* _WHAT THE EXERCISE ASKS_:
Transcribe the entries exactly as given and skip whatever images they hold.

(Source records)
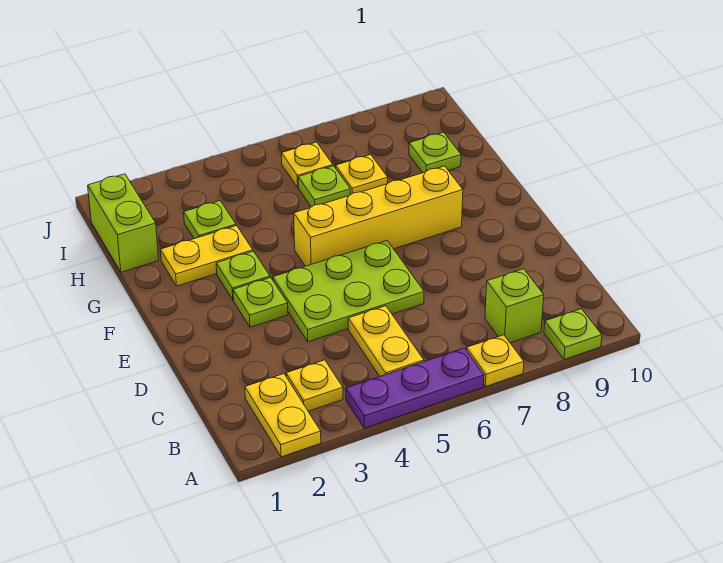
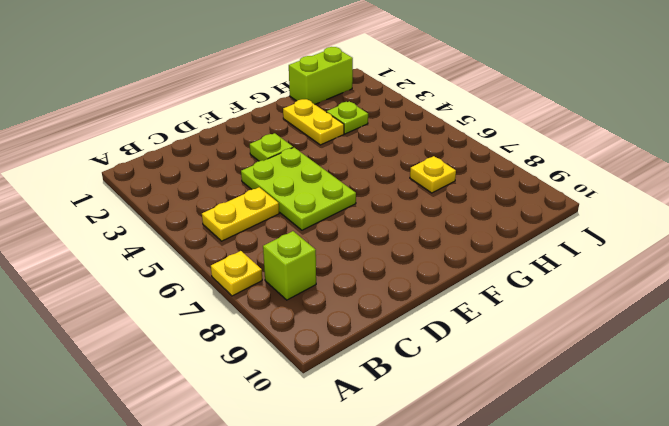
none -> yellow plate A2:B2 level 1
none -> purple plate A4:A6 level 1
none -> lime plate A9 level 1

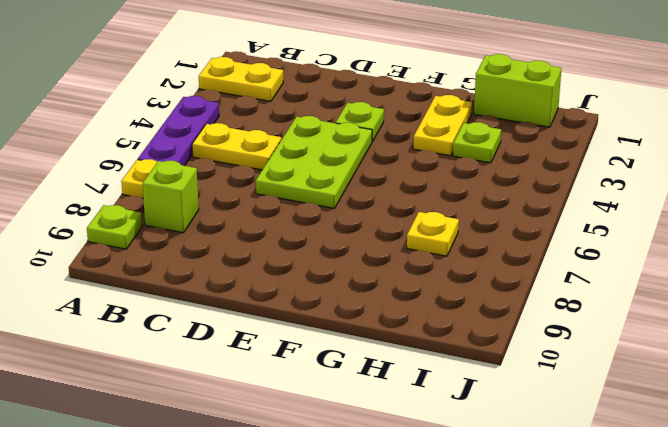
none -> yellow plate B3 level 1
none -> lime plate F3 level 1
none -> yellow brick F5:F8 level 1

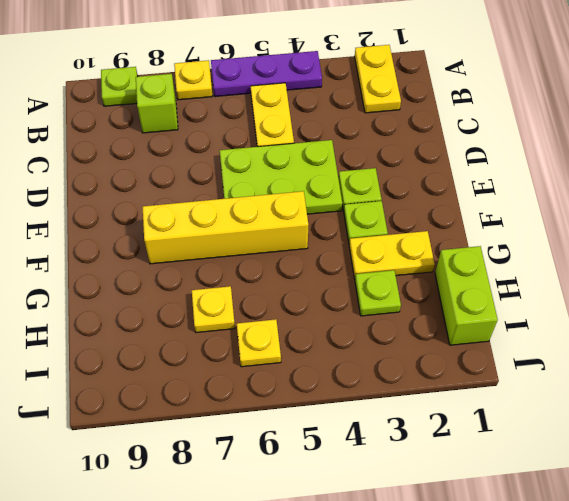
none -> yellow plate B3 level 1
none -> lime plate H6 level 1
none -> lime plate H9 level 1

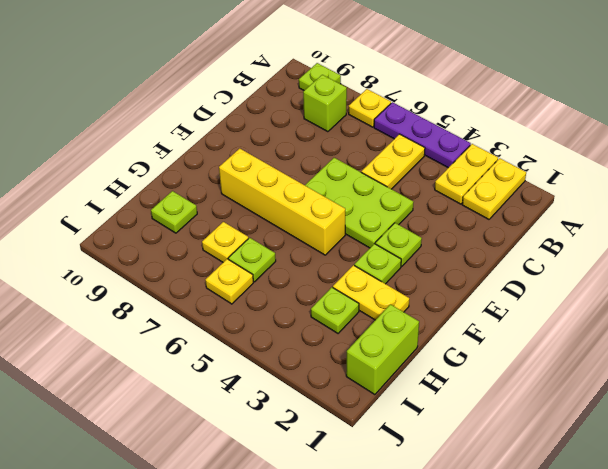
yellow plate A3:B3 level 1 -> yellow plate B3 level 1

* _OUTPUT BELOW_:
none -> yellow plate A2:B2 level 1
none -> purple plate A4:A6 level 1
none -> lime plate A9 level 1

none -> yellow plate B3 level 1
none -> lime plate F3 level 1
none -> yellow brick F5:F8 level 1

none -> yellow plate B3 level 1
none -> lime plate H6 level 1
none -> lime plate H9 level 1

yellow plate A3:B3 level 1 -> yellow plate B3 level 1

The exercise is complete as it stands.